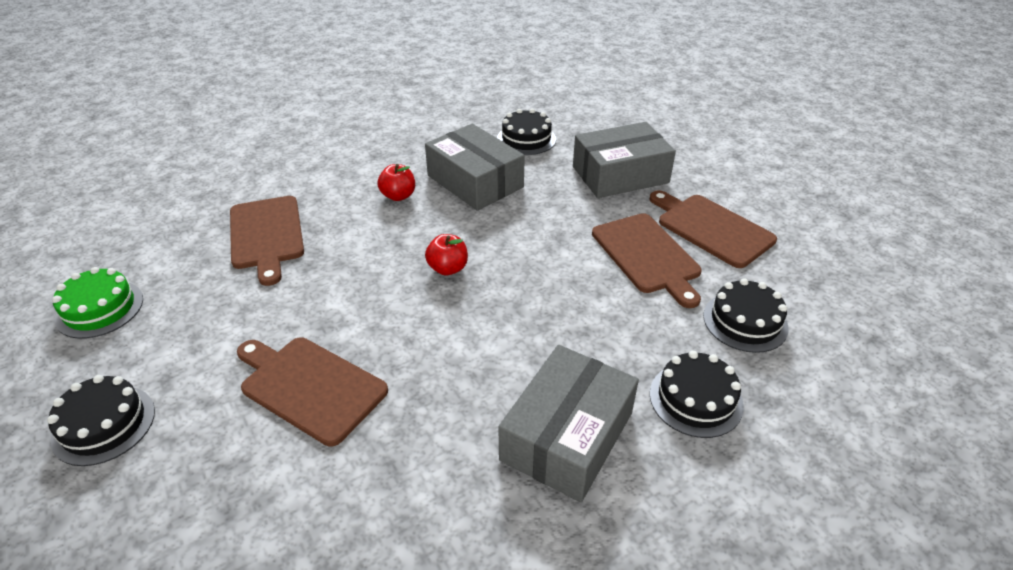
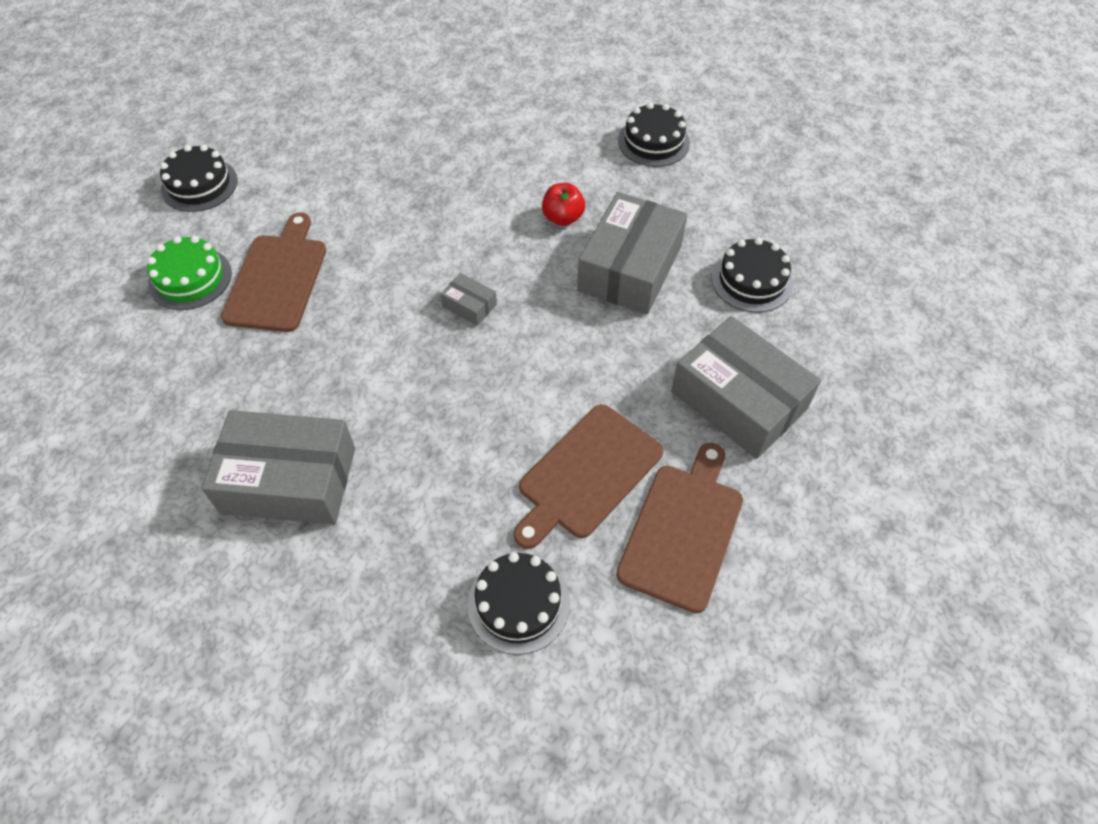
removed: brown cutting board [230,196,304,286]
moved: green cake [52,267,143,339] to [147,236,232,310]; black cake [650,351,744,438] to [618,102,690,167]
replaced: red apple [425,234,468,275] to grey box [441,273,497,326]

What you are asked to do → Your response must reproduce the listing above word for word and must contain none of its pictures.

Response area →
removed: brown cutting board [230,196,304,286]
moved: green cake [52,267,143,339] to [147,236,232,310]; black cake [650,351,744,438] to [618,102,690,167]
replaced: red apple [425,234,468,275] to grey box [441,273,497,326]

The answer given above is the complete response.